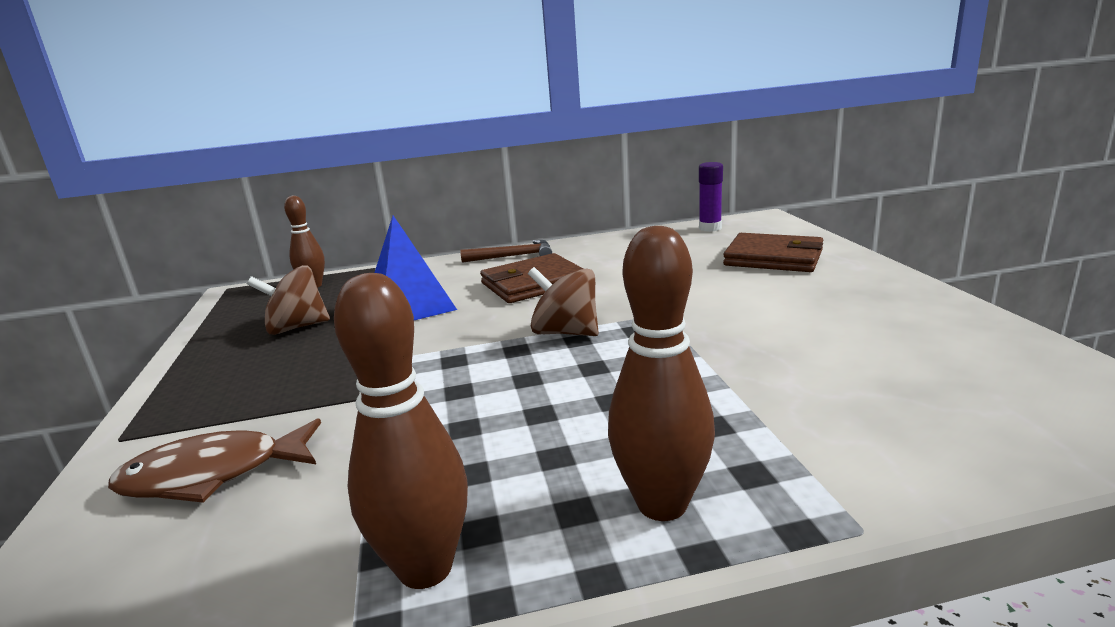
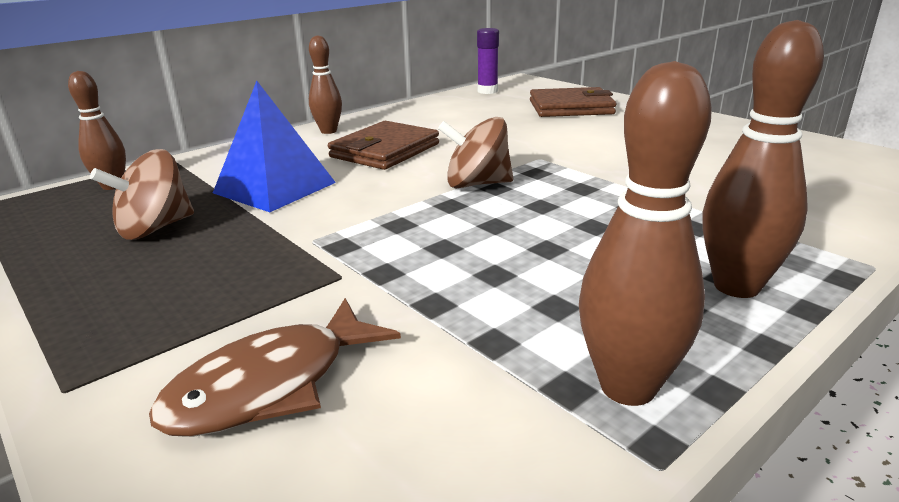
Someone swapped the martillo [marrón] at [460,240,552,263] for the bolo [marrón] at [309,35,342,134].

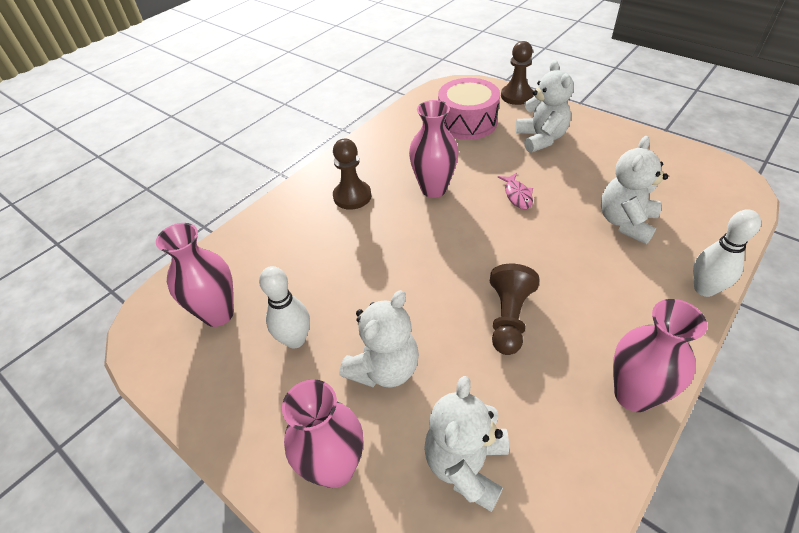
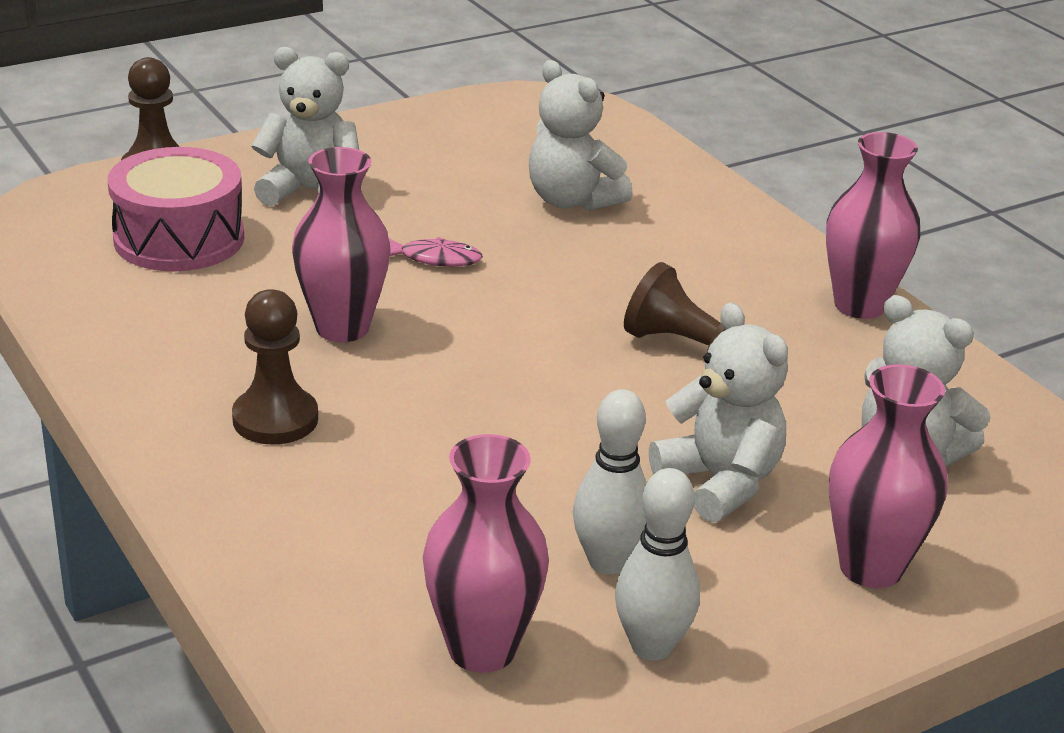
Someone carried the bolo [blanco] from [693,209,761,297] to [615,468,700,661].

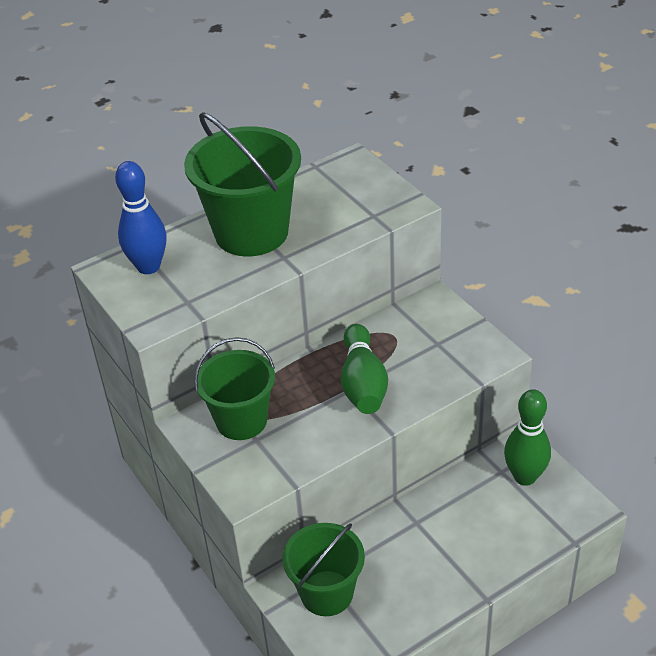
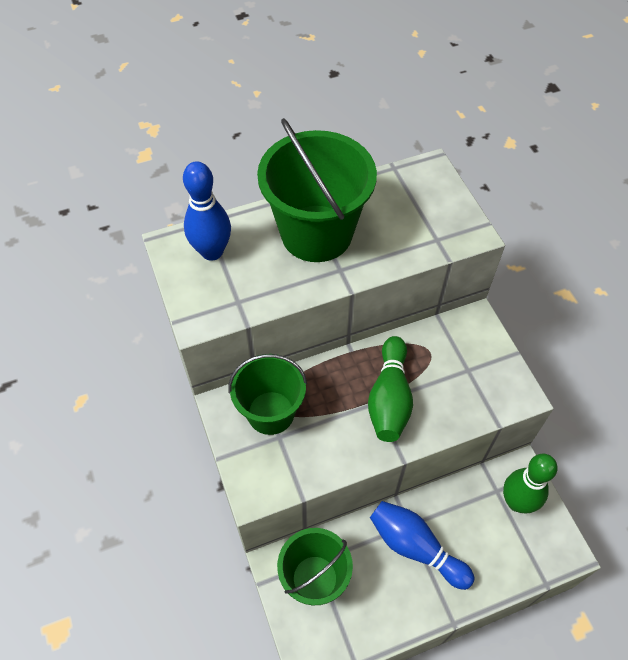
Someone put down the bolo [azul] at [370,501,475,590].

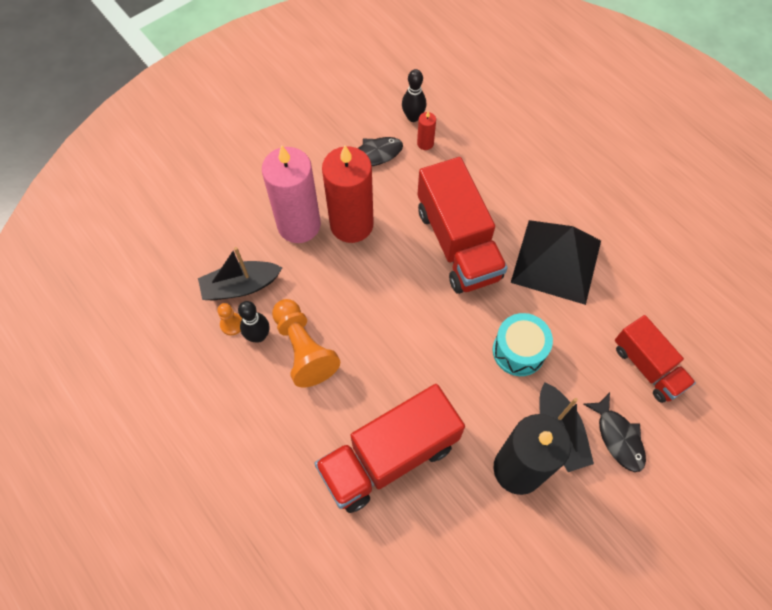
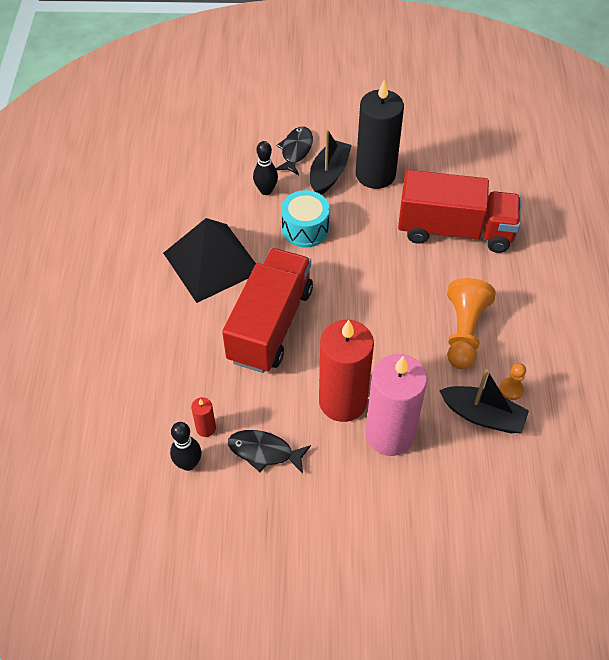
Someone carried the bolo [negro] from [238,301,269,342] to [253,141,278,195].
Someone took away the camión [rojo] at [615,315,696,403].

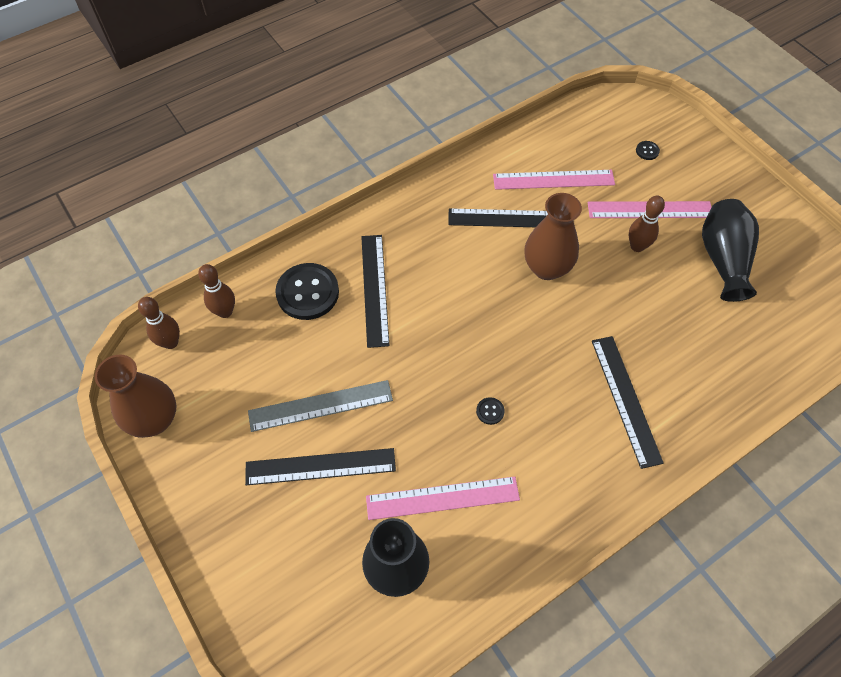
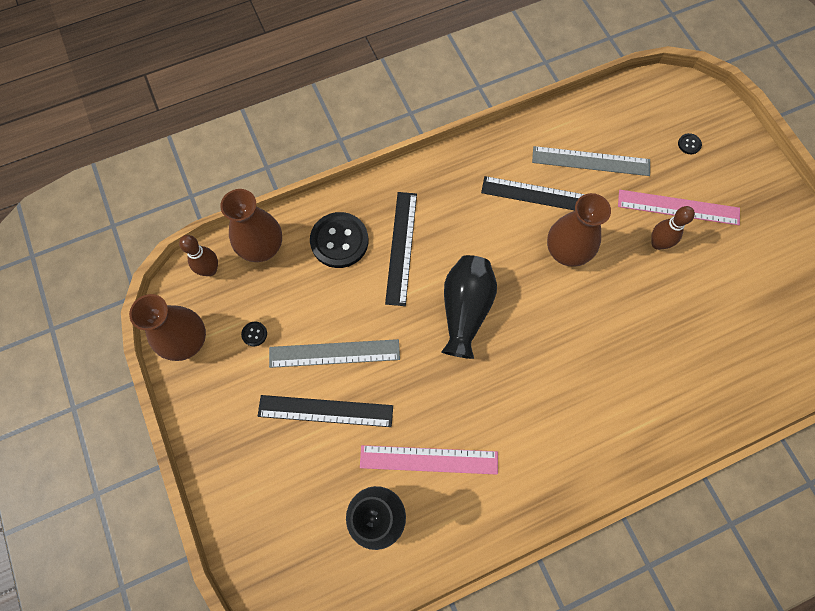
Someone swapped the bolo [marrón] at [198,264,235,318] for the florero [marrón] at [220,189,282,262].
Someone carried the botón [negro] from [476,397,505,425] to [241,321,267,346].
Someone carried the florero [negro] from [702,199,759,302] to [441,255,497,359].
Someone repainted the regla [rosa] at [493,170,615,190], which became the regla [gris] at [532,146,650,176].
Someone took away the regla [negro] at [592,336,664,469].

************

When you print the entries, keep every line exactly as it is and drop the pictures.

▶ [RESPONSE TO THIS TASK]:
Someone swapped the martillo [marrón] at [460,240,552,263] for the bolo [marrón] at [309,35,342,134].

Someone carried the bolo [blanco] from [693,209,761,297] to [615,468,700,661].

Someone put down the bolo [azul] at [370,501,475,590].

Someone carried the bolo [negro] from [238,301,269,342] to [253,141,278,195].
Someone took away the camión [rojo] at [615,315,696,403].

Someone swapped the bolo [marrón] at [198,264,235,318] for the florero [marrón] at [220,189,282,262].
Someone carried the botón [negro] from [476,397,505,425] to [241,321,267,346].
Someone carried the florero [negro] from [702,199,759,302] to [441,255,497,359].
Someone repainted the regla [rosa] at [493,170,615,190], which became the regla [gris] at [532,146,650,176].
Someone took away the regla [negro] at [592,336,664,469].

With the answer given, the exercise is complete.